- RECORD SET:
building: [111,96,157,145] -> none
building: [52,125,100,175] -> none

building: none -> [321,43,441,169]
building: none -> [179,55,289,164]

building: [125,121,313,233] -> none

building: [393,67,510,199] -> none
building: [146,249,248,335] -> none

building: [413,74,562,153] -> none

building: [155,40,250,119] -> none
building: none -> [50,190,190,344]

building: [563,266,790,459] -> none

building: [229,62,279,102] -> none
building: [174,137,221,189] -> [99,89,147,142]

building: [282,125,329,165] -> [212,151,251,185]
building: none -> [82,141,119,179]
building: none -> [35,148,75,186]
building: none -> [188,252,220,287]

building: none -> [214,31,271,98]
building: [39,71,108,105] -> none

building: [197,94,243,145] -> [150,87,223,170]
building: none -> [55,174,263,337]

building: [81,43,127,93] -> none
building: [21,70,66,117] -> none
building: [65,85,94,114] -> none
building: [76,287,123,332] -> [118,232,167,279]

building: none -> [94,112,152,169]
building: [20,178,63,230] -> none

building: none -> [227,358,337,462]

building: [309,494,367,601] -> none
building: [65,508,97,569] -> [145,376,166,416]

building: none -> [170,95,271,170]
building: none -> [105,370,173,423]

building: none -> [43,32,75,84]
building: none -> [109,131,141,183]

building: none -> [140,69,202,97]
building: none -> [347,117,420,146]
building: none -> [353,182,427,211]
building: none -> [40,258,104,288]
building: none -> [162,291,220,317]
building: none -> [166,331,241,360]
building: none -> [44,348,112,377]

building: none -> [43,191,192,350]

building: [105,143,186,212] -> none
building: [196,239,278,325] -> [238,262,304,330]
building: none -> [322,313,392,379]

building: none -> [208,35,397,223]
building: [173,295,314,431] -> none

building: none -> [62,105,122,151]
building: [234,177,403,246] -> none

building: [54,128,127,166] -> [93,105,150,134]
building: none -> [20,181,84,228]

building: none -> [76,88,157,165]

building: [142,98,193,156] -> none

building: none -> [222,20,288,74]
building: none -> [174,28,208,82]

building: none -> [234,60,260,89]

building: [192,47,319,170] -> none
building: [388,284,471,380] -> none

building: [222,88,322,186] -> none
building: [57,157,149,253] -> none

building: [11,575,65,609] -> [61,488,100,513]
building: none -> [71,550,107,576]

- EXERCISE REQUIREMENTS: Write out every entry above, word for word.

- REPLY:
building: [111,96,157,145] -> none
building: [52,125,100,175] -> none

building: none -> [321,43,441,169]
building: none -> [179,55,289,164]

building: [125,121,313,233] -> none

building: [393,67,510,199] -> none
building: [146,249,248,335] -> none

building: [413,74,562,153] -> none

building: [155,40,250,119] -> none
building: none -> [50,190,190,344]

building: [563,266,790,459] -> none

building: [229,62,279,102] -> none
building: [174,137,221,189] -> [99,89,147,142]

building: [282,125,329,165] -> [212,151,251,185]
building: none -> [82,141,119,179]
building: none -> [35,148,75,186]
building: none -> [188,252,220,287]

building: none -> [214,31,271,98]
building: [39,71,108,105] -> none

building: [197,94,243,145] -> [150,87,223,170]
building: none -> [55,174,263,337]

building: [81,43,127,93] -> none
building: [21,70,66,117] -> none
building: [65,85,94,114] -> none
building: [76,287,123,332] -> [118,232,167,279]

building: none -> [94,112,152,169]
building: [20,178,63,230] -> none

building: none -> [227,358,337,462]

building: [309,494,367,601] -> none
building: [65,508,97,569] -> [145,376,166,416]

building: none -> [170,95,271,170]
building: none -> [105,370,173,423]

building: none -> [43,32,75,84]
building: none -> [109,131,141,183]

building: none -> [140,69,202,97]
building: none -> [347,117,420,146]
building: none -> [353,182,427,211]
building: none -> [40,258,104,288]
building: none -> [162,291,220,317]
building: none -> [166,331,241,360]
building: none -> [44,348,112,377]

building: none -> [43,191,192,350]

building: [105,143,186,212] -> none
building: [196,239,278,325] -> [238,262,304,330]
building: none -> [322,313,392,379]

building: none -> [208,35,397,223]
building: [173,295,314,431] -> none

building: none -> [62,105,122,151]
building: [234,177,403,246] -> none

building: [54,128,127,166] -> [93,105,150,134]
building: none -> [20,181,84,228]

building: none -> [76,88,157,165]

building: [142,98,193,156] -> none

building: none -> [222,20,288,74]
building: none -> [174,28,208,82]

building: none -> [234,60,260,89]

building: [192,47,319,170] -> none
building: [388,284,471,380] -> none

building: [222,88,322,186] -> none
building: [57,157,149,253] -> none

building: [11,575,65,609] -> [61,488,100,513]
building: none -> [71,550,107,576]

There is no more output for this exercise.